→ ASSIGNMENT
Once you find the line that contains "type=relocated; before=klej w", transcribe it and each line after it through the end of the listing, exactly as written.

→ DATASET SECTION
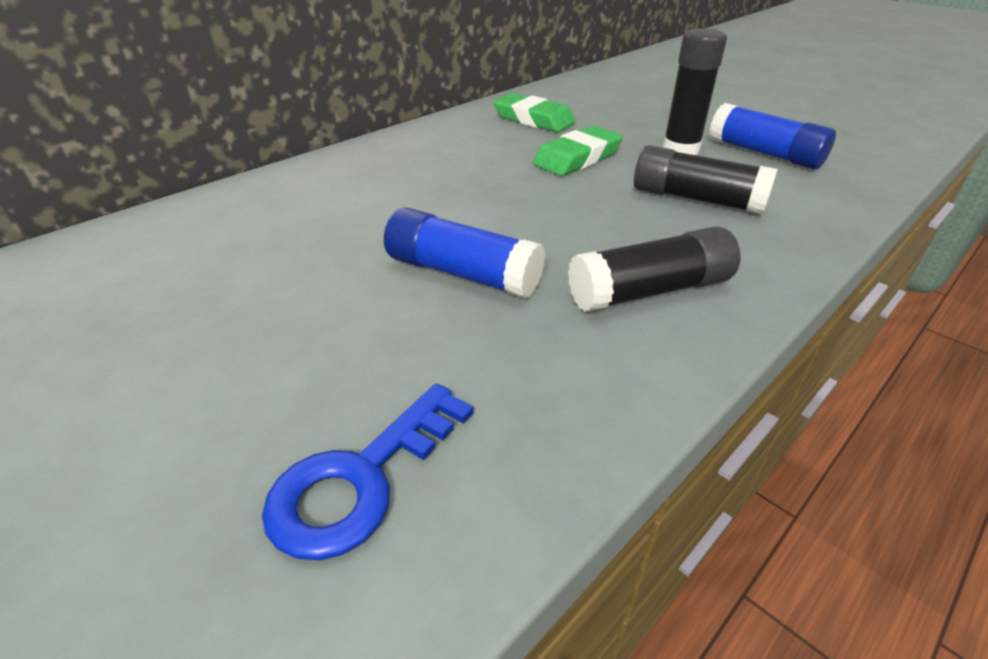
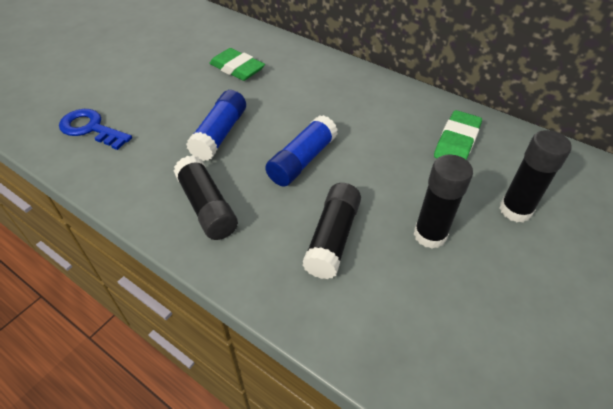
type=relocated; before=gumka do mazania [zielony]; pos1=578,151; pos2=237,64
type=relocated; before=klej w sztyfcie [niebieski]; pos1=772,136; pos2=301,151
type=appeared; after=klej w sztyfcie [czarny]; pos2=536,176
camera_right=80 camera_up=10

→ ANSWER TO THIS PROBLEM
type=relocated; before=klej w sztyfcie [niebieski]; pos1=772,136; pos2=301,151
type=appeared; after=klej w sztyfcie [czarny]; pos2=536,176
camera_right=80 camera_up=10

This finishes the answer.